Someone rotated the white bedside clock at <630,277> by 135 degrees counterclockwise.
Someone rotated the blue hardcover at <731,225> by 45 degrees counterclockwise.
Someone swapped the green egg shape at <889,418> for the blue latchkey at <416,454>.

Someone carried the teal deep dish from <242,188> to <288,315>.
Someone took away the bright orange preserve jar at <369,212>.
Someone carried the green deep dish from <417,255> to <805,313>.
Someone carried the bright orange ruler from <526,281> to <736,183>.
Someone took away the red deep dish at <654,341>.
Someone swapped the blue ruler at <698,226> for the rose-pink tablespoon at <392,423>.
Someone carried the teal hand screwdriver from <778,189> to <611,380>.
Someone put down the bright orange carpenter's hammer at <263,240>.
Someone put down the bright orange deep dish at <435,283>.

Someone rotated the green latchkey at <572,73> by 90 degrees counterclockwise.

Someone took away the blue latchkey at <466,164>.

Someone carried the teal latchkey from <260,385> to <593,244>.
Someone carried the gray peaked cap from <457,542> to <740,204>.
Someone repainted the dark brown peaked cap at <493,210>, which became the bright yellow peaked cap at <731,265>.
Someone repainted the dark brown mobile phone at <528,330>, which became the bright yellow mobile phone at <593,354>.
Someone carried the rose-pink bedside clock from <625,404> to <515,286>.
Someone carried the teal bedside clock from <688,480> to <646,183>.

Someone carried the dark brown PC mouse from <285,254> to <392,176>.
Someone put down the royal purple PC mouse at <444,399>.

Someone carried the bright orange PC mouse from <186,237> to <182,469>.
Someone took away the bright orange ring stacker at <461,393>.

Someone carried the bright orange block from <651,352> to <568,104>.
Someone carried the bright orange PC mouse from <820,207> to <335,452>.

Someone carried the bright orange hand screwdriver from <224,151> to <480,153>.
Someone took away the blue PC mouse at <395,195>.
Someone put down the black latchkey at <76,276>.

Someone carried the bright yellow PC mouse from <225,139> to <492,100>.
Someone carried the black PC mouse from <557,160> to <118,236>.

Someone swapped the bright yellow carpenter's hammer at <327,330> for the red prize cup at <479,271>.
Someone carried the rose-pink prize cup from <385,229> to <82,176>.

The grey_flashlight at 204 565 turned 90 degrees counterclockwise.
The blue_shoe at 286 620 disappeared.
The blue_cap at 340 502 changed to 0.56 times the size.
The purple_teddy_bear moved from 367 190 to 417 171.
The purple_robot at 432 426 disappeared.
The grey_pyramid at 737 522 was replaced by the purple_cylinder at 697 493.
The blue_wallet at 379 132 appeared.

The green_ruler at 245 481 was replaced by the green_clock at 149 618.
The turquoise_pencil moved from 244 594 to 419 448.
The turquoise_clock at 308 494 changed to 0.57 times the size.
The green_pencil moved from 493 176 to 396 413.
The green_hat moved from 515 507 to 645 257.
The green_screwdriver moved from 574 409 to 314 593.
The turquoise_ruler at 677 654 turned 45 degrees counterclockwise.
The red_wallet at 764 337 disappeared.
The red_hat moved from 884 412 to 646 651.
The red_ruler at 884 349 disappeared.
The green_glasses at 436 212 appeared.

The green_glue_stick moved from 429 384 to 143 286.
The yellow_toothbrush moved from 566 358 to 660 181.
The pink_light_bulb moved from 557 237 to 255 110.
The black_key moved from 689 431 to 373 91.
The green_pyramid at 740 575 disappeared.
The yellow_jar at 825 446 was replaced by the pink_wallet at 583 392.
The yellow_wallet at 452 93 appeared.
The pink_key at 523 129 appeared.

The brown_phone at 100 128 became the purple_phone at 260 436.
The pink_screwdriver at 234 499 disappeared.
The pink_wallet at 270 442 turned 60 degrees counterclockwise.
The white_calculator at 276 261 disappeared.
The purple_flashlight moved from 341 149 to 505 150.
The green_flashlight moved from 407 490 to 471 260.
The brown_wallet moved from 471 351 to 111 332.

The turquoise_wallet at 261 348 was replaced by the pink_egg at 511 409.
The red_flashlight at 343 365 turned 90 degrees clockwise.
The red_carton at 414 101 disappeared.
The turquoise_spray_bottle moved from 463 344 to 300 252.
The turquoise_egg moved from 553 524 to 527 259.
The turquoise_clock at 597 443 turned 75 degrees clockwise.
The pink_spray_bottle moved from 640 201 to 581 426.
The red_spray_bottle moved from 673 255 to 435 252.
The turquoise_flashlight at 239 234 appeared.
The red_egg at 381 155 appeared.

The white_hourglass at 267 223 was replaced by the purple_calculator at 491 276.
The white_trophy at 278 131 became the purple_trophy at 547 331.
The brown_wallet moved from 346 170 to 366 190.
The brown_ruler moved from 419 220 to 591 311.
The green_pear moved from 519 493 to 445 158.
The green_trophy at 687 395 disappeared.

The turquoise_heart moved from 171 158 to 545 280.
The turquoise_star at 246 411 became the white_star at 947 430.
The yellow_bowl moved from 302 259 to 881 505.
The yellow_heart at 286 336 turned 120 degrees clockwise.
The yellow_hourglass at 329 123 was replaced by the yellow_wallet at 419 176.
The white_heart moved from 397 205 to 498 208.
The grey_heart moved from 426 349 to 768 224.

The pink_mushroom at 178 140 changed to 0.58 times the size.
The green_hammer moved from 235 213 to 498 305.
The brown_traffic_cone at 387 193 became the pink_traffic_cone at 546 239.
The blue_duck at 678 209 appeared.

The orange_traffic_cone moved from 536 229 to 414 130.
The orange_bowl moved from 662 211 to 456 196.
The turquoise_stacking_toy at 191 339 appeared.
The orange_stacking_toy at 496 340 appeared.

──────────────────────────────

[TASK TO CARRY OUT] From the data above, output only the lines between the line containing "The purple_teddy_bear moved" and the line containing "The grey_pyramid at", inclusive, exactly as written.

[YOUR RESPONSE]
The purple_teddy_bear moved from 367 190 to 417 171.
The purple_robot at 432 426 disappeared.
The grey_pyramid at 737 522 was replaced by the purple_cylinder at 697 493.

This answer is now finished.